----- DATA FOR THE TASK -----

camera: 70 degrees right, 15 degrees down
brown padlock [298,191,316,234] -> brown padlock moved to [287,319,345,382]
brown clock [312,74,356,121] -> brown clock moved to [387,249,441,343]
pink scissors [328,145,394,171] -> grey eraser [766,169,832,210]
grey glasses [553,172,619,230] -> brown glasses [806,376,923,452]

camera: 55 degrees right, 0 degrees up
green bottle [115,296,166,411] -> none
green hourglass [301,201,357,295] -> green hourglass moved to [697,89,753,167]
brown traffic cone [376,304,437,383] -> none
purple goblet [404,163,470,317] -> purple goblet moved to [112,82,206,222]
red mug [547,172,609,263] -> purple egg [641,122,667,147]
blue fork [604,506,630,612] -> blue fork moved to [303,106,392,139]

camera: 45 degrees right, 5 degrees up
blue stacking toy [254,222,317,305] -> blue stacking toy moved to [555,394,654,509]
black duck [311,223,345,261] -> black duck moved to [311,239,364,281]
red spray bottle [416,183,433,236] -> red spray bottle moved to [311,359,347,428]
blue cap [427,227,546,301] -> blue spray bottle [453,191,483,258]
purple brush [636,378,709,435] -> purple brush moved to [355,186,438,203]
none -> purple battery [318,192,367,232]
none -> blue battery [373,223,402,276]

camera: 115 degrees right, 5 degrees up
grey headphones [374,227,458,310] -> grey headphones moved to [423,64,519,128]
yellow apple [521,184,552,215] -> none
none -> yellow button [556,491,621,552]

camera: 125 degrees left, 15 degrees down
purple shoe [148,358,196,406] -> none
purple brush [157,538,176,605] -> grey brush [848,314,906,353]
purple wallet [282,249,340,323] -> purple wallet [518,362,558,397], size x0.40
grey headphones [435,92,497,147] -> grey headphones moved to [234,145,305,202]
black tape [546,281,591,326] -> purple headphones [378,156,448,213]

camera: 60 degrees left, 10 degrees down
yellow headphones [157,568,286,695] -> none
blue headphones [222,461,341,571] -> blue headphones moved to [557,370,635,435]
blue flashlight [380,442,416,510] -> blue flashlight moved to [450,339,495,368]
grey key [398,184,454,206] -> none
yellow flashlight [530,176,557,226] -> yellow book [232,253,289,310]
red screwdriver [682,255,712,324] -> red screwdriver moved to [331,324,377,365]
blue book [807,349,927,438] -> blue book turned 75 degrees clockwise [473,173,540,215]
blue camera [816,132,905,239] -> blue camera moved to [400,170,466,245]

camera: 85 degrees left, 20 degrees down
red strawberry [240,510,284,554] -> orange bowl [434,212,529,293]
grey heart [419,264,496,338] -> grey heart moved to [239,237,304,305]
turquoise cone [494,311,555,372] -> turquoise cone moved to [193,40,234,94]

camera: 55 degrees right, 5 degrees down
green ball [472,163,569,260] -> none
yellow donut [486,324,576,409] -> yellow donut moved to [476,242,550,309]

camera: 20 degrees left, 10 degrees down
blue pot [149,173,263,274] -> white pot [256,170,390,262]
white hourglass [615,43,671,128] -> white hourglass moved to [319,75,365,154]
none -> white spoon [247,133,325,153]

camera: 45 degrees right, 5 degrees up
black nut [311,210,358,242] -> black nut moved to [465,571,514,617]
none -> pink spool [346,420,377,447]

-----

THE PROBLEM :: Pull out every line of the records above that contains the word "hourglass".

SOLVED PROBLEM ::
green hourglass [301,201,357,295] -> green hourglass moved to [697,89,753,167]
white hourglass [615,43,671,128] -> white hourglass moved to [319,75,365,154]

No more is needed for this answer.